What is asked —
Format all of the rows below as a numbered list of their text lines, skipping blank lines and leaving the pictures out.

↓↓↓

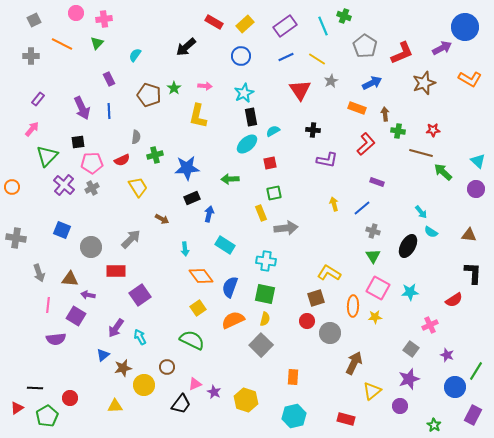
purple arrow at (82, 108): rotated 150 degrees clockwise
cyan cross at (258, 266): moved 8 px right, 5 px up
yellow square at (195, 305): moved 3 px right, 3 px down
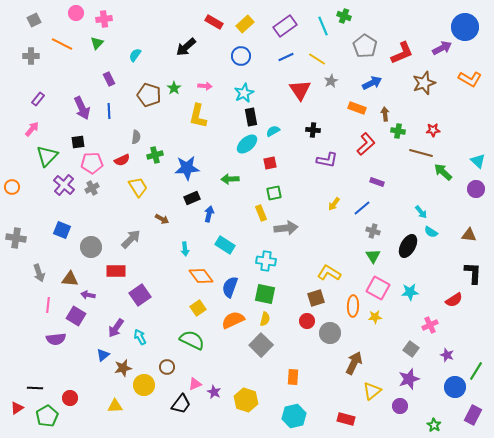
yellow arrow at (334, 204): rotated 128 degrees counterclockwise
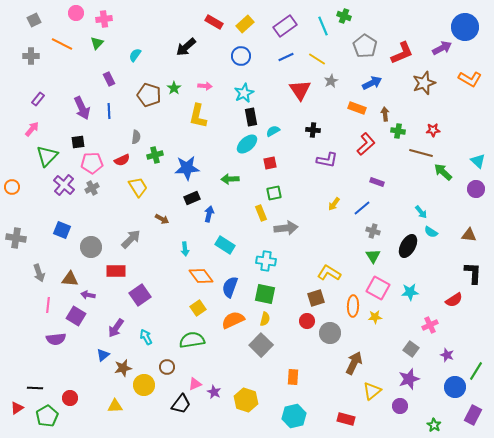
cyan arrow at (140, 337): moved 6 px right
green semicircle at (192, 340): rotated 35 degrees counterclockwise
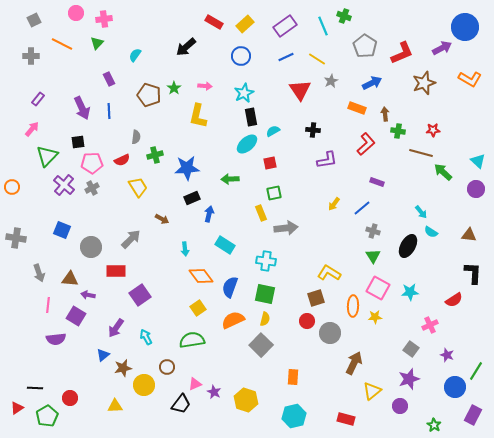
purple L-shape at (327, 160): rotated 20 degrees counterclockwise
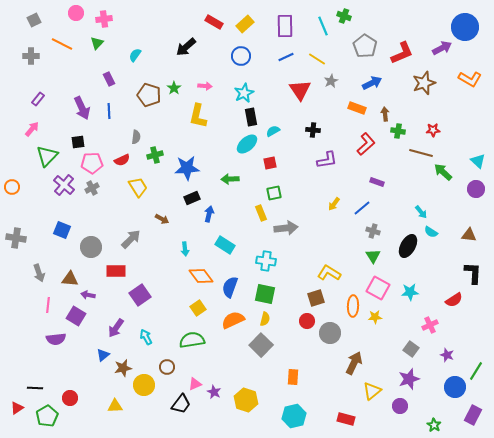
purple rectangle at (285, 26): rotated 55 degrees counterclockwise
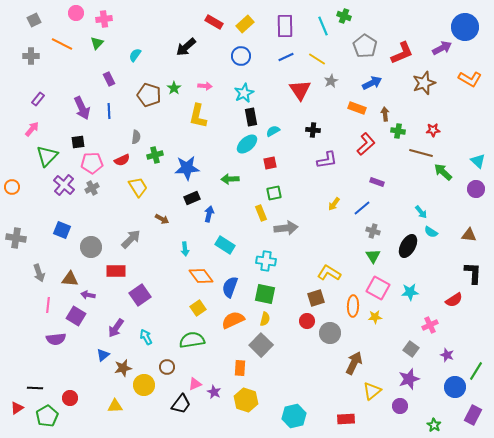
orange rectangle at (293, 377): moved 53 px left, 9 px up
red rectangle at (346, 419): rotated 18 degrees counterclockwise
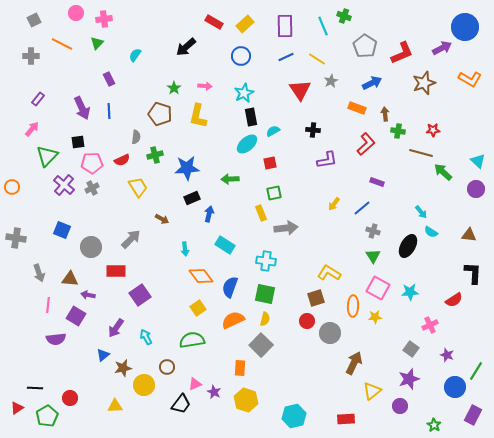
brown pentagon at (149, 95): moved 11 px right, 19 px down
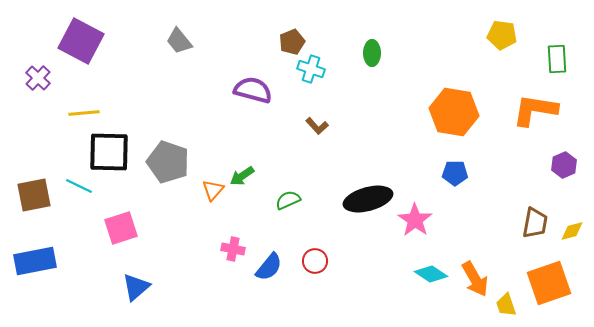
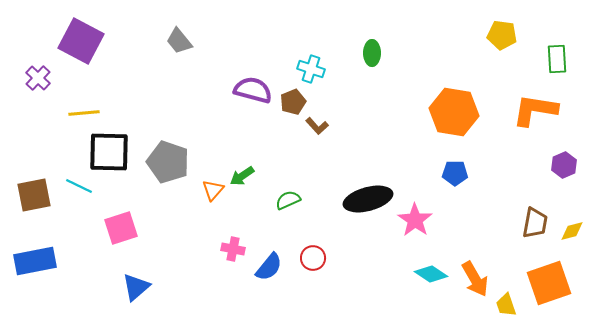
brown pentagon: moved 1 px right, 60 px down
red circle: moved 2 px left, 3 px up
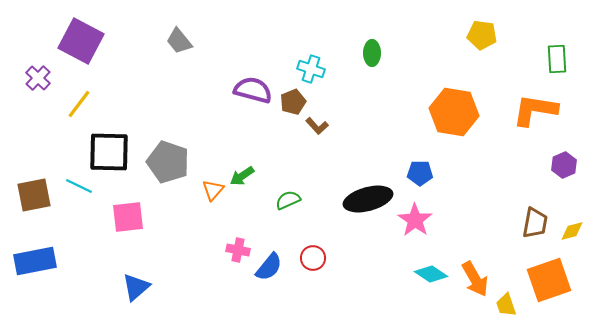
yellow pentagon: moved 20 px left
yellow line: moved 5 px left, 9 px up; rotated 48 degrees counterclockwise
blue pentagon: moved 35 px left
pink square: moved 7 px right, 11 px up; rotated 12 degrees clockwise
pink cross: moved 5 px right, 1 px down
orange square: moved 3 px up
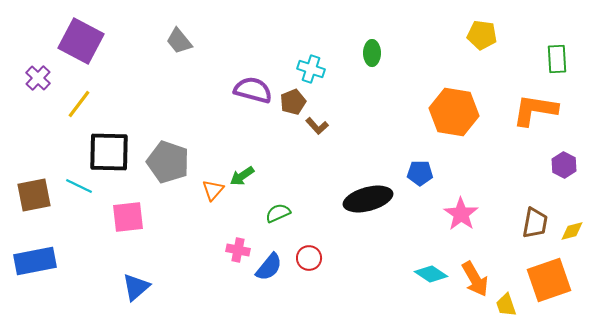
purple hexagon: rotated 10 degrees counterclockwise
green semicircle: moved 10 px left, 13 px down
pink star: moved 46 px right, 6 px up
red circle: moved 4 px left
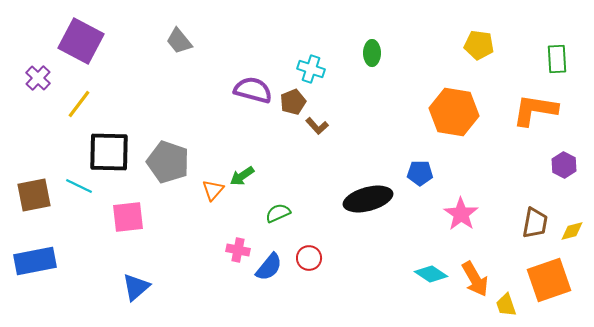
yellow pentagon: moved 3 px left, 10 px down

↑↑↑

Exercise solution —
1. purple arrow at (82, 108): rotated 150 degrees clockwise
2. cyan cross at (258, 266): moved 8 px right, 5 px up
3. yellow square at (195, 305): moved 3 px right, 3 px down
4. yellow arrow at (334, 204): rotated 128 degrees counterclockwise
5. cyan arrow at (140, 337): moved 6 px right
6. green semicircle at (192, 340): rotated 35 degrees counterclockwise
7. purple L-shape at (327, 160): rotated 20 degrees counterclockwise
8. purple rectangle at (285, 26): rotated 55 degrees counterclockwise
9. orange rectangle at (293, 377): moved 53 px left, 9 px up
10. red rectangle at (346, 419): rotated 18 degrees counterclockwise
11. brown pentagon at (149, 95): moved 11 px right, 19 px down
12. brown pentagon: moved 1 px right, 60 px down
13. red circle: moved 2 px left, 3 px up
14. yellow pentagon: moved 20 px left
15. yellow line: moved 5 px left, 9 px up; rotated 48 degrees counterclockwise
16. blue pentagon: moved 35 px left
17. pink square: moved 7 px right, 11 px up; rotated 12 degrees clockwise
18. pink cross: moved 5 px right, 1 px down
19. orange square: moved 3 px up
20. purple hexagon: rotated 10 degrees counterclockwise
21. green semicircle: moved 10 px left, 13 px down
22. pink star: moved 46 px right, 6 px up
23. red circle: moved 4 px left
24. yellow pentagon: moved 3 px left, 10 px down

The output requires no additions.